Work item:
Leave out the pictures and output the data verbatim.

··· Collected material

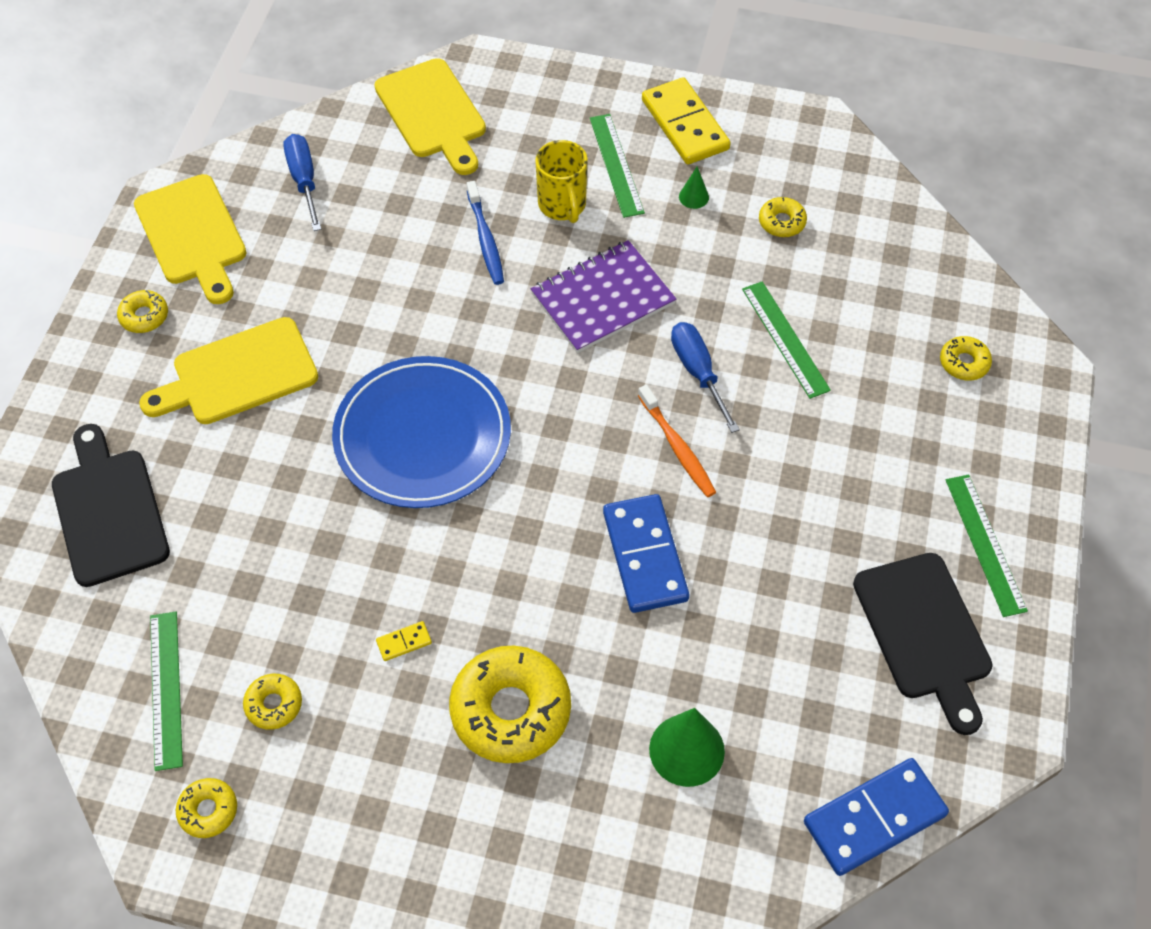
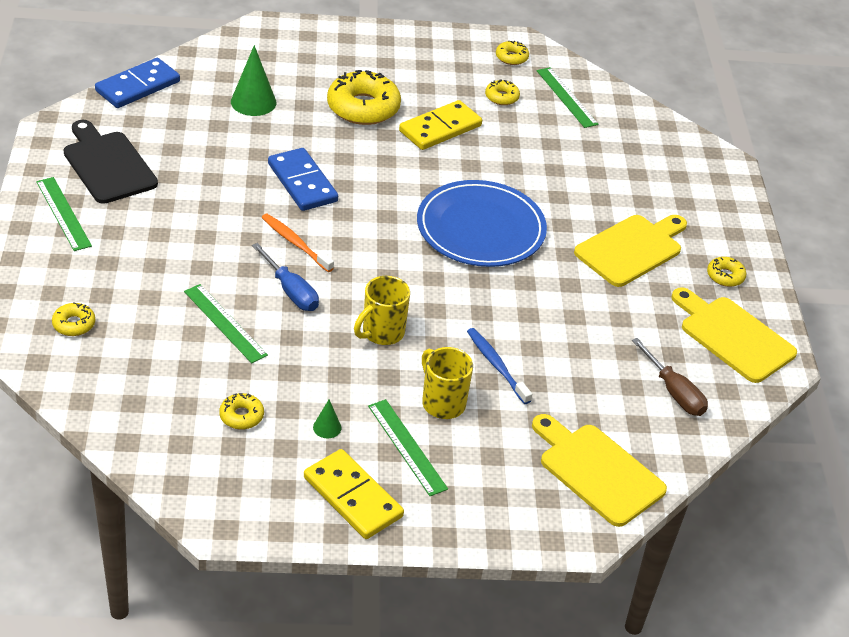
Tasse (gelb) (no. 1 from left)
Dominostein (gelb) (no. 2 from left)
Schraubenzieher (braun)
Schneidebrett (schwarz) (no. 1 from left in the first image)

······

Response box:
Tasse (gelb) (no. 1 from left)
Dominostein (gelb) (no. 2 from left)
Schraubenzieher (braun)
Schneidebrett (schwarz) (no. 1 from left in the first image)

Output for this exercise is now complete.